*** Opening of Excerpted data ***
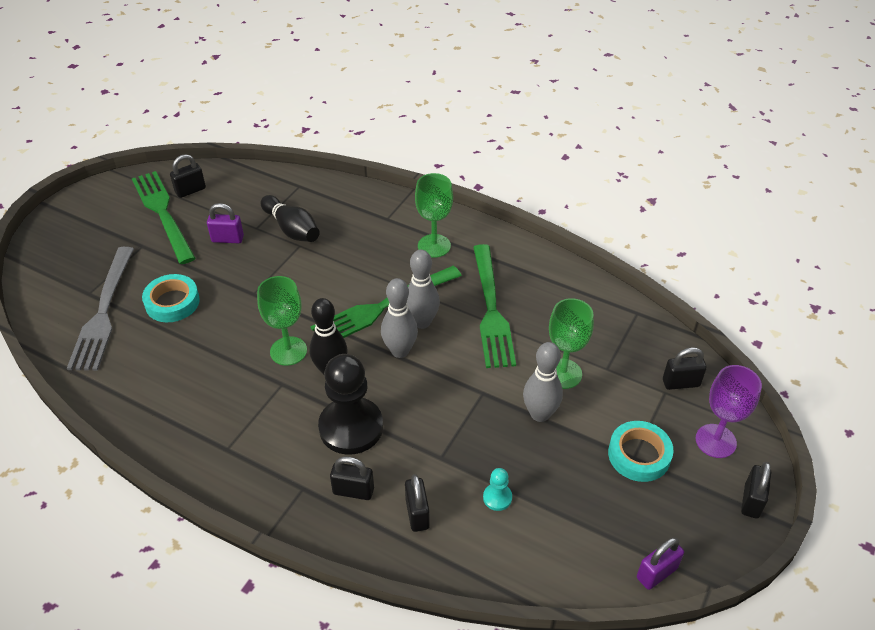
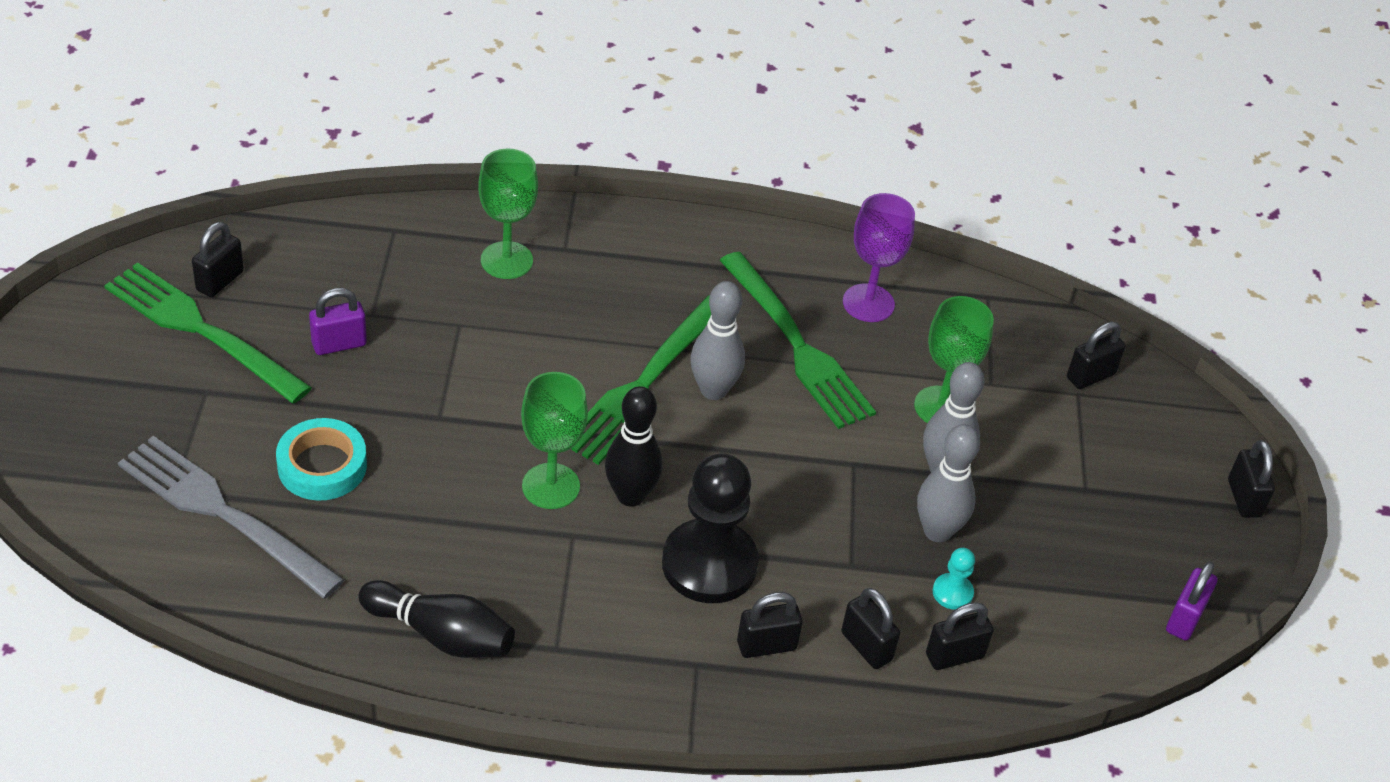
camera: 30 degrees left, 0 degrees up
grey fork [67,247,134,371] -> grey fork turned 150 degrees clockwise [118,436,344,599]
black bowling pin [260,195,320,242] -> black bowling pin moved to [358,580,515,658]
grey bowling pin [381,278,418,358] -> grey bowling pin moved to [917,424,980,542]
green goblet [415,173,453,258] -> green goblet moved to [478,149,538,279]
turquoise tape [608,421,673,482] -> none
purple goblet [695,365,762,458] -> purple goblet moved to [843,193,915,322]
none -> black padlock [926,602,994,670]

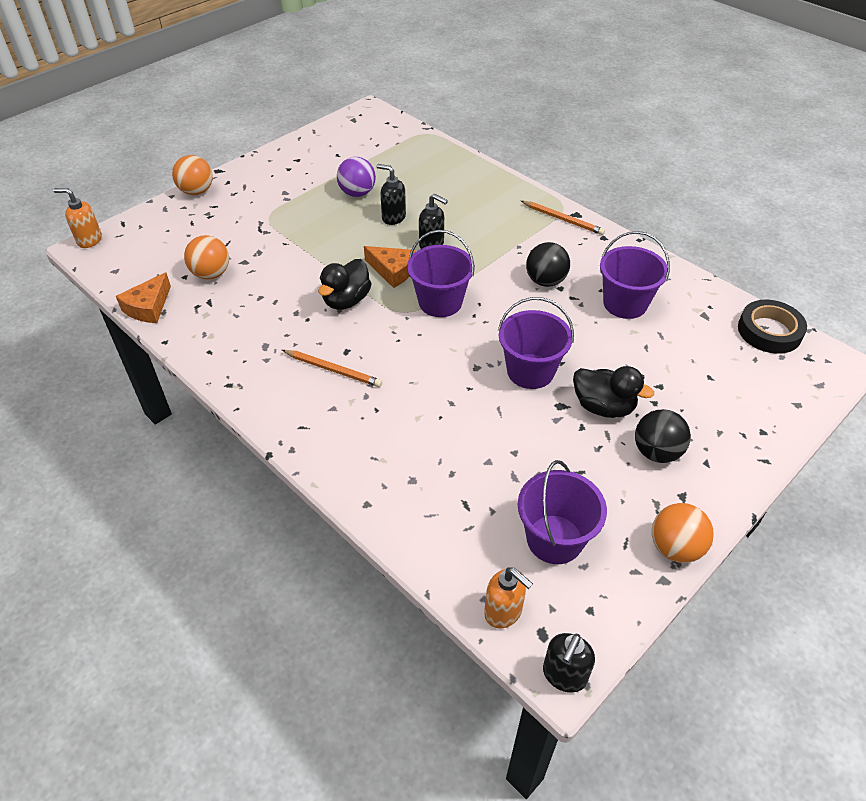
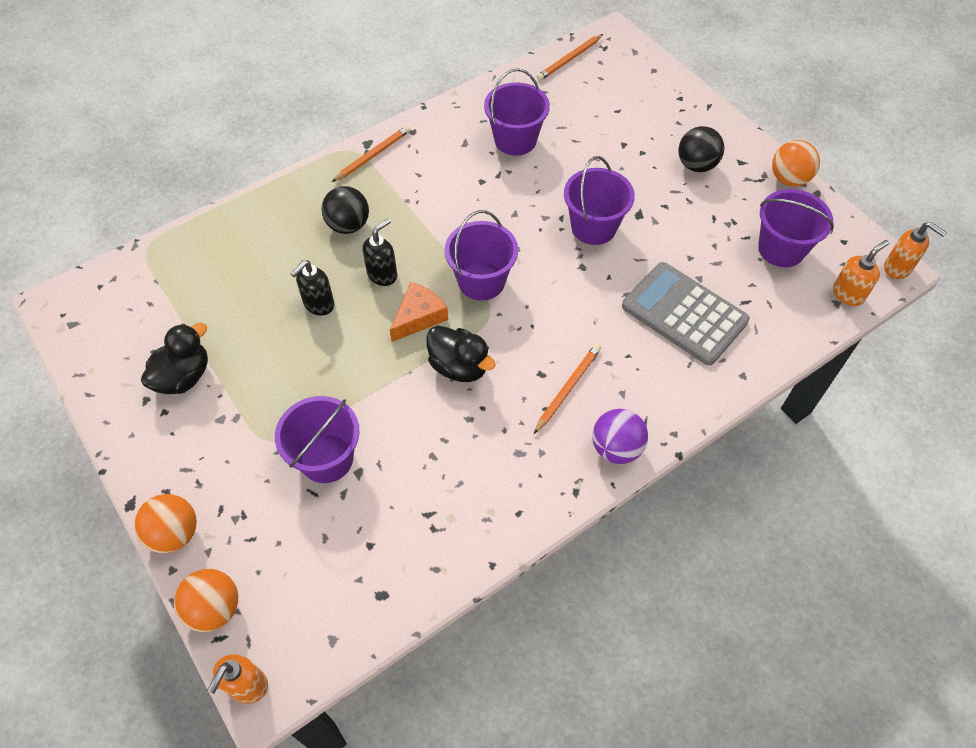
camera: 80 degrees left, 10 degrees up
orange cheese [116,272,171,323] -> none
orange ball [184,235,229,279] -> orange ball moved to [174,569,238,632]
purple ball [337,157,376,197] -> purple ball moved to [592,409,648,464]
black ball [526,242,570,287] -> black ball moved to [321,186,369,234]
black soap dispenser [543,633,595,693] -> orange soap dispenser [884,222,947,279]
black duck [573,366,654,418] -> black duck moved to [141,323,208,394]
black tape [738,300,807,354] -> orange pencil [537,34,603,81]
none -> purple bucket [275,396,360,483]
none -> grey calculator [622,262,750,365]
*** Close of Excerpted data ***
Task directions
Your answer must be a single number: the count of lines above that hold the word "ball".

Solution for this exercise
3